**Activity:**
From the material beneath, pull every line with the word "yellow".

**Dataset excerpts:**

━━━━━━━━━━━━━━━━━━━━━━━━━━━━━━

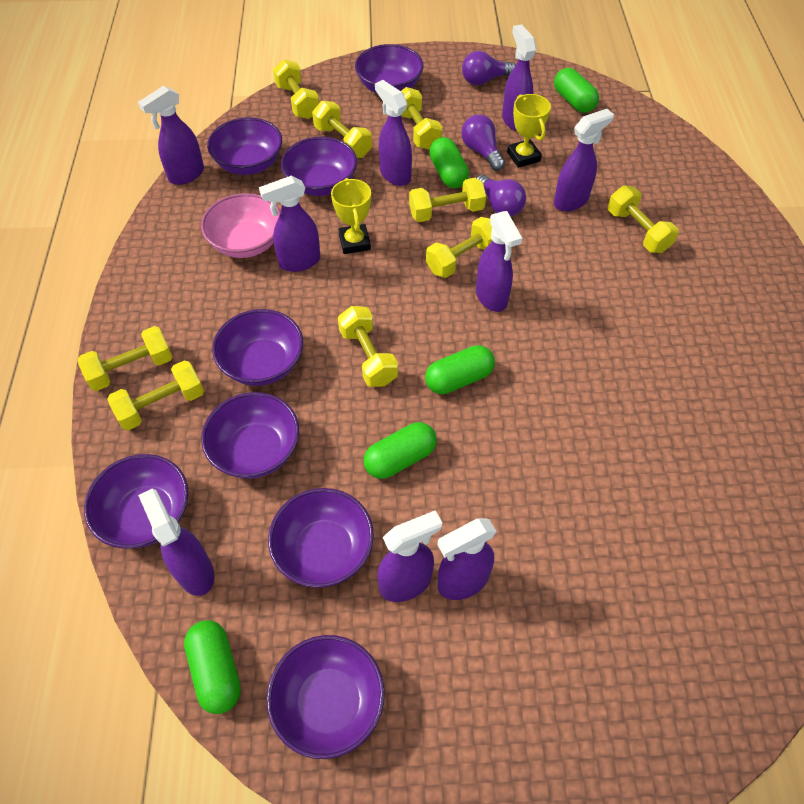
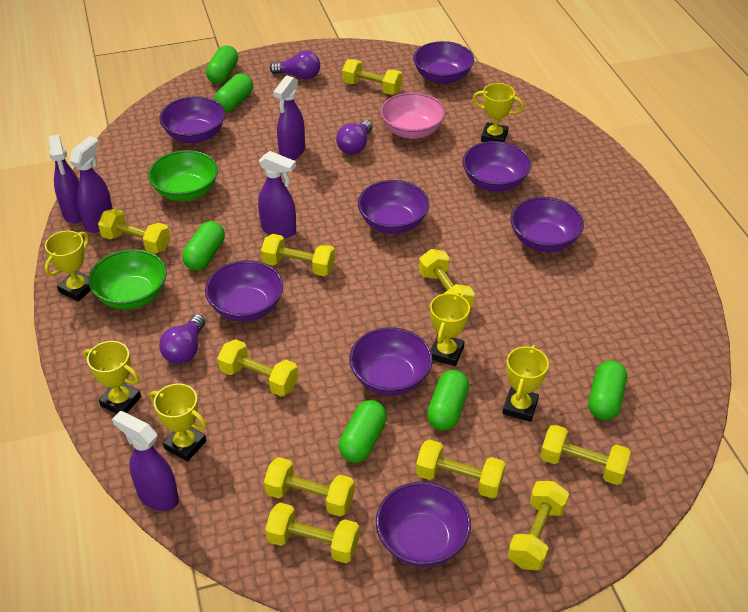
green bowl: 0 -> 2
green capsule: 5 -> 6
purple spray bottle: 9 -> 5
yellow dumbbell: 9 -> 10
yellow trophy: 2 -> 6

━━━━━━━━━━━━━━━━━━━━━━━━━━━━━━

**Exercise result:**
yellow dumbbell: 9 -> 10
yellow trophy: 2 -> 6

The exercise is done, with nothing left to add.